Goal of the exercise: Please reproduce the material below, swapping every "black matte shirt" for "gray cotton shirt" and leaving everything else unchanged.

Data listing:
+ + + +

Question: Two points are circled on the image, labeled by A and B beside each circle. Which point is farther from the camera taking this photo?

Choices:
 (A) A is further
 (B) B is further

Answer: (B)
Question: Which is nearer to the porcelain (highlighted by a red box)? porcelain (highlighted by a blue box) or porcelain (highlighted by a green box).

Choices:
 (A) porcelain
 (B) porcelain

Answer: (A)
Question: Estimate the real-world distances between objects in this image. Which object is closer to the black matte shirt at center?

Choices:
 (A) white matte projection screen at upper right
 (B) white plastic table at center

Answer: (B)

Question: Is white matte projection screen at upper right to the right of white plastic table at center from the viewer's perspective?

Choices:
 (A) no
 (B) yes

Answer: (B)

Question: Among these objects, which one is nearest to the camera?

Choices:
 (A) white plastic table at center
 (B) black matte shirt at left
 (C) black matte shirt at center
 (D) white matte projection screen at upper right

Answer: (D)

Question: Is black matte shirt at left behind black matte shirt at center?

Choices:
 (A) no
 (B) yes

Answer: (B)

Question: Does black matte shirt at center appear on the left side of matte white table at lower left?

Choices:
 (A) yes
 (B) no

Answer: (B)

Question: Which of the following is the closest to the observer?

+ + + +

Written solution:
Question: Two points are circled on the image, labeled by A and B beside each circle. Which point is farther from the camera taking this photo?

Choices:
 (A) A is further
 (B) B is further

Answer: (B)
Question: Which is nearer to the porcelain (highlighted by a red box)? porcelain (highlighted by a blue box) or porcelain (highlighted by a green box).

Choices:
 (A) porcelain
 (B) porcelain

Answer: (A)
Question: Estimate the real-world distances between objects in this image. Which object is closer to the gray cotton shirt at center?

Choices:
 (A) white matte projection screen at upper right
 (B) white plastic table at center

Answer: (B)

Question: Is white matte projection screen at upper right to the right of white plastic table at center from the viewer's perspective?

Choices:
 (A) no
 (B) yes

Answer: (B)

Question: Among these objects, which one is nearest to the camera?

Choices:
 (A) white plastic table at center
 (B) gray cotton shirt at left
 (C) gray cotton shirt at center
 (D) white matte projection screen at upper right

Answer: (D)

Question: Is gray cotton shirt at left behind gray cotton shirt at center?

Choices:
 (A) no
 (B) yes

Answer: (B)

Question: Does gray cotton shirt at center appear on the left side of matte white table at lower left?

Choices:
 (A) yes
 (B) no

Answer: (B)

Question: Which of the following is the closest to the observer?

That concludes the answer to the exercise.